[[ Data extract, beginning ]]

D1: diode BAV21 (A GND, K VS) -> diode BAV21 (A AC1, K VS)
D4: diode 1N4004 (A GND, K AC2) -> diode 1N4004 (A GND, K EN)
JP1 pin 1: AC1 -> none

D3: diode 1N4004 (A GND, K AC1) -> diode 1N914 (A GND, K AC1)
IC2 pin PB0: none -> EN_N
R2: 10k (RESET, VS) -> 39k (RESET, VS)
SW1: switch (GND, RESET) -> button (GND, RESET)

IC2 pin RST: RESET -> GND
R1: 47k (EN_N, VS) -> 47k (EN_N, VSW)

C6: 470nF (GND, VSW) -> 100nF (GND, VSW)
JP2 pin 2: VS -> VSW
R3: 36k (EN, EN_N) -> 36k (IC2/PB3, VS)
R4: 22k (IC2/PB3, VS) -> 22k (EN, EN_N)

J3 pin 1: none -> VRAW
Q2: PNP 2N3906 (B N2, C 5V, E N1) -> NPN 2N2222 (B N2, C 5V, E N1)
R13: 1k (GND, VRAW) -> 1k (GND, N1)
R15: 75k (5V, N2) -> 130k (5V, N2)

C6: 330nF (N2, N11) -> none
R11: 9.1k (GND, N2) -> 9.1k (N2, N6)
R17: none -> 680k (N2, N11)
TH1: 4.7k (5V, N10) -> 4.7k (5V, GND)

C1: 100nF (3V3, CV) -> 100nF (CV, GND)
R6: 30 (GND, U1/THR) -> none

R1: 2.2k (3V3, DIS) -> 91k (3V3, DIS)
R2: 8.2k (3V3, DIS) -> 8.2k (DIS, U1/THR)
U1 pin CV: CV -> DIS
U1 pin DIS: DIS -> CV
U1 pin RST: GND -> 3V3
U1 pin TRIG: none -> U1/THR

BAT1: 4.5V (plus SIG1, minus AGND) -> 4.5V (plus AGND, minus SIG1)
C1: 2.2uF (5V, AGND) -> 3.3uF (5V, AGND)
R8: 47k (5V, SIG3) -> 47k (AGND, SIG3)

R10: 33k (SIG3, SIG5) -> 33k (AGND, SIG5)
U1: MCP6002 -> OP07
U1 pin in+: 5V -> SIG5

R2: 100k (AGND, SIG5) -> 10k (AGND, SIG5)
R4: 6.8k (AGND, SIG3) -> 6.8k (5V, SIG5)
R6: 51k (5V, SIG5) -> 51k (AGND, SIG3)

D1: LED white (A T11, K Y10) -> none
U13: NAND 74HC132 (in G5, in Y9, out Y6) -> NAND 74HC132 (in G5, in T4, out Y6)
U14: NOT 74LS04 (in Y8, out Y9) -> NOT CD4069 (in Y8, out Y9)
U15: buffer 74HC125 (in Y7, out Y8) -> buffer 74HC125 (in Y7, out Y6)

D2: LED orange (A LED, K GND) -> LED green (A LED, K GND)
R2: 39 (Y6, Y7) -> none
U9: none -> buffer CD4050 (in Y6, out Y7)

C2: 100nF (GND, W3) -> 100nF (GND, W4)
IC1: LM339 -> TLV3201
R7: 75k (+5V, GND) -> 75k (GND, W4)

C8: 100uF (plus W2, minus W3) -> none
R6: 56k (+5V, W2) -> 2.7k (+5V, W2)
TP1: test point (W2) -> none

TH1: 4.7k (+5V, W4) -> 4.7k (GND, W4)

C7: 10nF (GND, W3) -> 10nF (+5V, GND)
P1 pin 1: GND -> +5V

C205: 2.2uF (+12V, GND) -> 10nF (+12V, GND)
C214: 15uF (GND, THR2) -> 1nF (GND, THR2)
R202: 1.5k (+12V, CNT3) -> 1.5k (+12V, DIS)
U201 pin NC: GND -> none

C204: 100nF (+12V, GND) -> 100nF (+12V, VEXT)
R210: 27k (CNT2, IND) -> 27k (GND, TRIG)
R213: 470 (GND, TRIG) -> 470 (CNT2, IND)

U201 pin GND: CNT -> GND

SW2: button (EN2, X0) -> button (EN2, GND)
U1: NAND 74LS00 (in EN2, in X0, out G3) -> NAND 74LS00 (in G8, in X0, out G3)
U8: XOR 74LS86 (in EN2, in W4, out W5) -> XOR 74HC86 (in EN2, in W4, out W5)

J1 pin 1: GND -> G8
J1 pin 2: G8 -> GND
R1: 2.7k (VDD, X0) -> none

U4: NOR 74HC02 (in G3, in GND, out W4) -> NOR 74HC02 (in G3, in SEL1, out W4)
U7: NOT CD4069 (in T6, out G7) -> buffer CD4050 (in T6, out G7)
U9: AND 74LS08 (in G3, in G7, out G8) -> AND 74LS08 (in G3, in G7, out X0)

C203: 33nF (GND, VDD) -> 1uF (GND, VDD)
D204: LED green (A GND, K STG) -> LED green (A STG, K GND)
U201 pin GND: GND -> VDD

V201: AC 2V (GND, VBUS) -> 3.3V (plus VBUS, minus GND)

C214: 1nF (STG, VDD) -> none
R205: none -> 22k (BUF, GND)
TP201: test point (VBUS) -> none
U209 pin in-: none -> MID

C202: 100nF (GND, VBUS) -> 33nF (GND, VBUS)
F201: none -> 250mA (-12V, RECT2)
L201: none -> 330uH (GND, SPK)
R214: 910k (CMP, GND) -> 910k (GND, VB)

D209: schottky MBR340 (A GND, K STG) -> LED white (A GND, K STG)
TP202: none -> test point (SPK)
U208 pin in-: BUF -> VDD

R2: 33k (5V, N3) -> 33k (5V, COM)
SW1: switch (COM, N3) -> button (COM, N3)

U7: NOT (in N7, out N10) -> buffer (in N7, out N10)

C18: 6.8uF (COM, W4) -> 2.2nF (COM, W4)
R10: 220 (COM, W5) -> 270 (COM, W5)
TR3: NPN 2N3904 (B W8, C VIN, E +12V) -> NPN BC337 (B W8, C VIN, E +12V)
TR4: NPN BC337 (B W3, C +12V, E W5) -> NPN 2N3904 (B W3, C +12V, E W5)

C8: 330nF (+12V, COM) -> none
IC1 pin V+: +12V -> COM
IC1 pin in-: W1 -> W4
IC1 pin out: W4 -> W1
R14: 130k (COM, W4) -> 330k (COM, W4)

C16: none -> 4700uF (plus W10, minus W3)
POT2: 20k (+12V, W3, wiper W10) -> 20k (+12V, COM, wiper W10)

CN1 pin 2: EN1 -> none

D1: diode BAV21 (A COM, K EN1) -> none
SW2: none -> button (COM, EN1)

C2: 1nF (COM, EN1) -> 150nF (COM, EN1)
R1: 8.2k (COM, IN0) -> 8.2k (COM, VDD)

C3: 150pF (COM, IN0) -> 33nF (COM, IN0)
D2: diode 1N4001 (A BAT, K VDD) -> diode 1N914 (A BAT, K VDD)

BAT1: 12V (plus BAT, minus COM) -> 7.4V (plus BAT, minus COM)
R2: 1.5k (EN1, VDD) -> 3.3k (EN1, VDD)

[[ Data extract, end ]]

• _What is expected_:
Quote the listing above, but only from the line that shows "U1 pin in+: 5V -> SIG5" through the line that shows "C203: 33nF (GND, VDD) -> 1uF (GND, VDD)".

• _Exercise result_:
U1 pin in+: 5V -> SIG5

R2: 100k (AGND, SIG5) -> 10k (AGND, SIG5)
R4: 6.8k (AGND, SIG3) -> 6.8k (5V, SIG5)
R6: 51k (5V, SIG5) -> 51k (AGND, SIG3)

D1: LED white (A T11, K Y10) -> none
U13: NAND 74HC132 (in G5, in Y9, out Y6) -> NAND 74HC132 (in G5, in T4, out Y6)
U14: NOT 74LS04 (in Y8, out Y9) -> NOT CD4069 (in Y8, out Y9)
U15: buffer 74HC125 (in Y7, out Y8) -> buffer 74HC125 (in Y7, out Y6)

D2: LED orange (A LED, K GND) -> LED green (A LED, K GND)
R2: 39 (Y6, Y7) -> none
U9: none -> buffer CD4050 (in Y6, out Y7)

C2: 100nF (GND, W3) -> 100nF (GND, W4)
IC1: LM339 -> TLV3201
R7: 75k (+5V, GND) -> 75k (GND, W4)

C8: 100uF (plus W2, minus W3) -> none
R6: 56k (+5V, W2) -> 2.7k (+5V, W2)
TP1: test point (W2) -> none

TH1: 4.7k (+5V, W4) -> 4.7k (GND, W4)

C7: 10nF (GND, W3) -> 10nF (+5V, GND)
P1 pin 1: GND -> +5V

C205: 2.2uF (+12V, GND) -> 10nF (+12V, GND)
C214: 15uF (GND, THR2) -> 1nF (GND, THR2)
R202: 1.5k (+12V, CNT3) -> 1.5k (+12V, DIS)
U201 pin NC: GND -> none

C204: 100nF (+12V, GND) -> 100nF (+12V, VEXT)
R210: 27k (CNT2, IND) -> 27k (GND, TRIG)
R213: 470 (GND, TRIG) -> 470 (CNT2, IND)

U201 pin GND: CNT -> GND

SW2: button (EN2, X0) -> button (EN2, GND)
U1: NAND 74LS00 (in EN2, in X0, out G3) -> NAND 74LS00 (in G8, in X0, out G3)
U8: XOR 74LS86 (in EN2, in W4, out W5) -> XOR 74HC86 (in EN2, in W4, out W5)

J1 pin 1: GND -> G8
J1 pin 2: G8 -> GND
R1: 2.7k (VDD, X0) -> none

U4: NOR 74HC02 (in G3, in GND, out W4) -> NOR 74HC02 (in G3, in SEL1, out W4)
U7: NOT CD4069 (in T6, out G7) -> buffer CD4050 (in T6, out G7)
U9: AND 74LS08 (in G3, in G7, out G8) -> AND 74LS08 (in G3, in G7, out X0)

C203: 33nF (GND, VDD) -> 1uF (GND, VDD)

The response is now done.